[Task directions]: Look below for the line holding "cyan brick B5" and the line holding "pink cone J12 level 1 -> none". Repeat those two and everything between, exactly.
--------
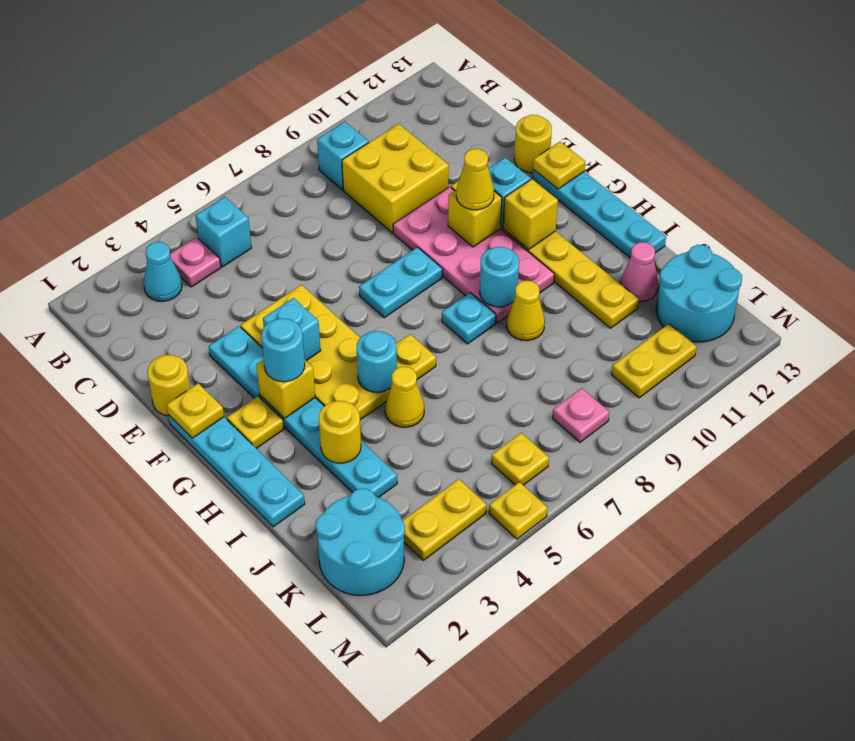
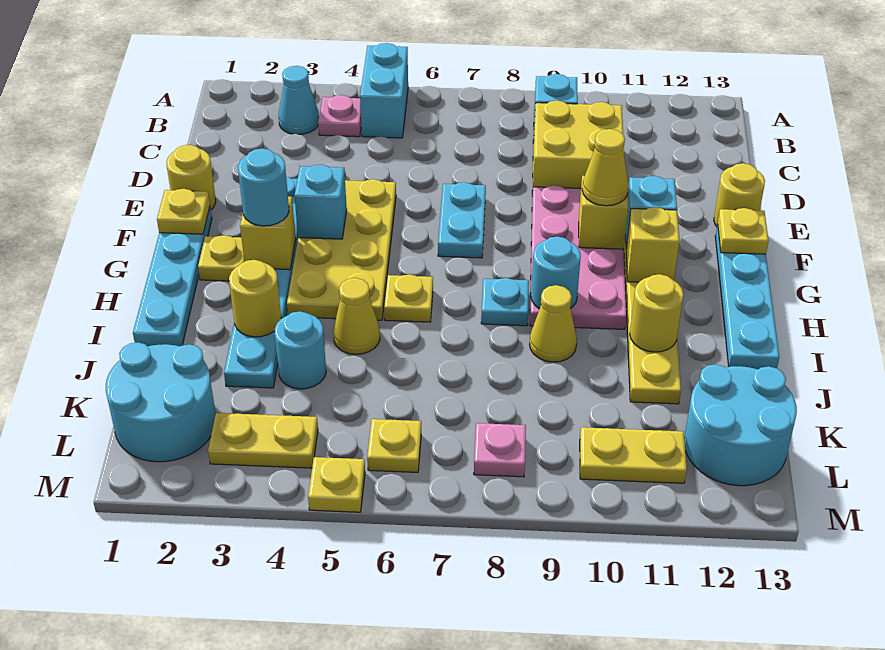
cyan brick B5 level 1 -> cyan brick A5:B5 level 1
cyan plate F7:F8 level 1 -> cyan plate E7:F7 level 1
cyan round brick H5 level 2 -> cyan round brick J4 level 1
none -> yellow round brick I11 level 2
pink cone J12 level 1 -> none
--------
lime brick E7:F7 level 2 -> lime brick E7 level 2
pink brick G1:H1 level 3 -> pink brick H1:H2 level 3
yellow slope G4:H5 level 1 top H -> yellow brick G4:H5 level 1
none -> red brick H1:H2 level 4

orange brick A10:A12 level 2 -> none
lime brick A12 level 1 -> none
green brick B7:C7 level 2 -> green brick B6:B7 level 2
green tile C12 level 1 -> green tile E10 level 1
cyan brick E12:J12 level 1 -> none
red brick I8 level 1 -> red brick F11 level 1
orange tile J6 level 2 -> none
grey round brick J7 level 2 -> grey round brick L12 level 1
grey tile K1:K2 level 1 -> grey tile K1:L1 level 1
--------
[Output below]:
cyan brick B5 level 1 -> cyan brick A5:B5 level 1
cyan plate F7:F8 level 1 -> cyan plate E7:F7 level 1
cyan round brick H5 level 2 -> cyan round brick J4 level 1
none -> yellow round brick I11 level 2
pink cone J12 level 1 -> none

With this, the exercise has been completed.